→ **Change listing data**
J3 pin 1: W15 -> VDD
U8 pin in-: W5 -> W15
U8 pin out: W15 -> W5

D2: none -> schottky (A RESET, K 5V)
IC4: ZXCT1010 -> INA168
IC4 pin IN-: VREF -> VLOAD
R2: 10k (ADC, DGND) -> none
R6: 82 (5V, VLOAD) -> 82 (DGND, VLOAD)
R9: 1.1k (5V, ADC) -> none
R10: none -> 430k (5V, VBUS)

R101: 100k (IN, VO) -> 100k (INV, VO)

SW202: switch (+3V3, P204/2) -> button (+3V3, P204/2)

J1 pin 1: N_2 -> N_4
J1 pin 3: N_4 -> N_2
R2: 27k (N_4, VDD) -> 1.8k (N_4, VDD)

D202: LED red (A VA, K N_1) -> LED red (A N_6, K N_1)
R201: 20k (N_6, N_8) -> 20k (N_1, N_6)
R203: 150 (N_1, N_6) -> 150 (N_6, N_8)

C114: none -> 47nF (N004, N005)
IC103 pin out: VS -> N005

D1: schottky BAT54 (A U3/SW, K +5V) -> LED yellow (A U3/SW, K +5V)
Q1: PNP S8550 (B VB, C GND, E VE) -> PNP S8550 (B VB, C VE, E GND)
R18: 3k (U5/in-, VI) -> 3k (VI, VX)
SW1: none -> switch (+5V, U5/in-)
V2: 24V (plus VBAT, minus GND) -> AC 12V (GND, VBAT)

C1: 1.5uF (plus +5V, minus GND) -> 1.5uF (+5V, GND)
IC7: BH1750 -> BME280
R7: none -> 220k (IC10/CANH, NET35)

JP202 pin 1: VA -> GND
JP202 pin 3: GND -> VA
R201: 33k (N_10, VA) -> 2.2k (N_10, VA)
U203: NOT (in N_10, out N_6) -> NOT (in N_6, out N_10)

→ **WORK REQUEST**
Please repeat, exactly and only, the lines from the one containing "JP202 pin 1: VA -> GND" through the last line of the records, both included.

→ **YOUR RESPONSE**
JP202 pin 1: VA -> GND
JP202 pin 3: GND -> VA
R201: 33k (N_10, VA) -> 2.2k (N_10, VA)
U203: NOT (in N_10, out N_6) -> NOT (in N_6, out N_10)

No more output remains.